What you will do → Display every line of the items below that contains the word "closest", with matching case.

--- Available data ---

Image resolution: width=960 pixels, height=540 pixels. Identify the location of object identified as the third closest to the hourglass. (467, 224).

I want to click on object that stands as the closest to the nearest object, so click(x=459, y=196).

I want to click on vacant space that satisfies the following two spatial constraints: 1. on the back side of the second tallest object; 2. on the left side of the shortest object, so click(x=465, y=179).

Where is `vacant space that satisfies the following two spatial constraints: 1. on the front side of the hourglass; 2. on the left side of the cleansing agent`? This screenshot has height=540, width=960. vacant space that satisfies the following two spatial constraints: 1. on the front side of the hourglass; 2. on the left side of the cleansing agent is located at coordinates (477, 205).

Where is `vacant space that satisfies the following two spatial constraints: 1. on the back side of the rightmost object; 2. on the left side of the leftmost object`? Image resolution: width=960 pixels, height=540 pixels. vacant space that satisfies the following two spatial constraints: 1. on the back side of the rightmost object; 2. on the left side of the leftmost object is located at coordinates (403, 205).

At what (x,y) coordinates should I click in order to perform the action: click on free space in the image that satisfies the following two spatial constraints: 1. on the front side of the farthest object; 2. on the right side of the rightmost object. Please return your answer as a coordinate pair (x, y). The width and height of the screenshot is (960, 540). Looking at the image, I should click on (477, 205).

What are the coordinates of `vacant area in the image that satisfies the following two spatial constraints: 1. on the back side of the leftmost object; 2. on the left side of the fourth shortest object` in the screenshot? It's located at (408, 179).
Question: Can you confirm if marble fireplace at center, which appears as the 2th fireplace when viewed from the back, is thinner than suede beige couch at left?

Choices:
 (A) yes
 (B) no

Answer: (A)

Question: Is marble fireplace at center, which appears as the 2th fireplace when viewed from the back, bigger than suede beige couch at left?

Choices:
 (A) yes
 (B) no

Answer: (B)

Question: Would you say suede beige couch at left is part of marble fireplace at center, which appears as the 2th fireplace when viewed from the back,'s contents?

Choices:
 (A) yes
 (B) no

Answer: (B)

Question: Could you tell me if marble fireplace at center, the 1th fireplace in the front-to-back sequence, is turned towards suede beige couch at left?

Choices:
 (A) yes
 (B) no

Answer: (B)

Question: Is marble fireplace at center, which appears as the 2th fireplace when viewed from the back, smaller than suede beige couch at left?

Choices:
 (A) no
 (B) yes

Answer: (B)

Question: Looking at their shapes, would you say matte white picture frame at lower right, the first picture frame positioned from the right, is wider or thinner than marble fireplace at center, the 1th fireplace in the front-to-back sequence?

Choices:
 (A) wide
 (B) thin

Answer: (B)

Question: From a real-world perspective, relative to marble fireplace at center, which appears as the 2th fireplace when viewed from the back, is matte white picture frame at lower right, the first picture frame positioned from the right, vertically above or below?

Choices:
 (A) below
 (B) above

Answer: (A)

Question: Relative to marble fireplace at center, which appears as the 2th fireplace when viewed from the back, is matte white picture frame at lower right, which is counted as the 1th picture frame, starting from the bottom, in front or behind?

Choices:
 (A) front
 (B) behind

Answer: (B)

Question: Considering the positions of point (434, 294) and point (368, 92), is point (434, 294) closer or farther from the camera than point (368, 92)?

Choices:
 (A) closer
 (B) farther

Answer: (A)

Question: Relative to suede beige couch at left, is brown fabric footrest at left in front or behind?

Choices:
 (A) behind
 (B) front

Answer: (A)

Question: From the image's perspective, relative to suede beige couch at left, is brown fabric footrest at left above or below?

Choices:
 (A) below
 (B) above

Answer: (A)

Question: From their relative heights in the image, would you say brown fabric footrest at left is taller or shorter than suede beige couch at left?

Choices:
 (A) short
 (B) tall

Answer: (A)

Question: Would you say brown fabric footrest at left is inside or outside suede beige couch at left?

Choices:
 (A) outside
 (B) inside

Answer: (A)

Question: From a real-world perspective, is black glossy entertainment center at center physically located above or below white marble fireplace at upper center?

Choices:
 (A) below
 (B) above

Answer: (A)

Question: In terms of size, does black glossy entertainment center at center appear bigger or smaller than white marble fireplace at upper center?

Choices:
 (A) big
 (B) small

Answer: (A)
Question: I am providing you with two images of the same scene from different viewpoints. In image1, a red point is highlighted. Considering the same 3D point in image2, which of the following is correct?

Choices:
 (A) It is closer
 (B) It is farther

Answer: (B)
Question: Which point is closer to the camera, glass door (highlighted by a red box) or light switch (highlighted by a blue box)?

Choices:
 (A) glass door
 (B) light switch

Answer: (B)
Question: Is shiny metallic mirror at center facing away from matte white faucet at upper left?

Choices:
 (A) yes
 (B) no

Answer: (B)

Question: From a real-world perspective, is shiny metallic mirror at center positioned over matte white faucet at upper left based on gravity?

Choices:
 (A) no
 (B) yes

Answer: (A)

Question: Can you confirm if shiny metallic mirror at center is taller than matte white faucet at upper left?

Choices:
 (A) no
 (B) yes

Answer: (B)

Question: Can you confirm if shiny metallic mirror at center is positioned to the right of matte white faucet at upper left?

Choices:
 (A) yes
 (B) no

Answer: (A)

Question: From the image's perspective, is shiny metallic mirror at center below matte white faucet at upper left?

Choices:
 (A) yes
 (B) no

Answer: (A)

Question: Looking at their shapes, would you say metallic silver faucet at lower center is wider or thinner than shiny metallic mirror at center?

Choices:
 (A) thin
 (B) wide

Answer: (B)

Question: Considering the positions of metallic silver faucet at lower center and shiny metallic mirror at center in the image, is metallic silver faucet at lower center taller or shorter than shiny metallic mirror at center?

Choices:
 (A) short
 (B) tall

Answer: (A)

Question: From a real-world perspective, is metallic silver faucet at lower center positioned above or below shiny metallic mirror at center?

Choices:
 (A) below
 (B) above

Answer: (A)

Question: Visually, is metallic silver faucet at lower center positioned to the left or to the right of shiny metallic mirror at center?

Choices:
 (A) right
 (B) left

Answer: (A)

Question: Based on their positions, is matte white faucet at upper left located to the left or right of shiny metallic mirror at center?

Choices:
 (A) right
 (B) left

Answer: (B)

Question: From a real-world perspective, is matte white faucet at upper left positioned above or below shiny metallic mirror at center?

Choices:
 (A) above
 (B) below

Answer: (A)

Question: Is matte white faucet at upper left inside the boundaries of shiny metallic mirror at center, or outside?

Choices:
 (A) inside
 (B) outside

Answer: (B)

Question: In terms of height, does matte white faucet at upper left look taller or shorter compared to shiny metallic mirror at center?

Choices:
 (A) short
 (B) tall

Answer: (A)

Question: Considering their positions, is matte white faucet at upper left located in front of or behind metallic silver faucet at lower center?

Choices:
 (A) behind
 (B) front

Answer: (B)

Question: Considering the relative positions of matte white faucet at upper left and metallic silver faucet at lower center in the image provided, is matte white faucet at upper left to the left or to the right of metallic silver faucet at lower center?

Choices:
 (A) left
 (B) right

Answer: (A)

---

Answer space →
Image resolution: width=960 pixels, height=540 pixels. Identify the location of object identified as the third closest to the hourglass. (467, 224).
I want to click on object that stands as the closest to the nearest object, so click(x=459, y=196).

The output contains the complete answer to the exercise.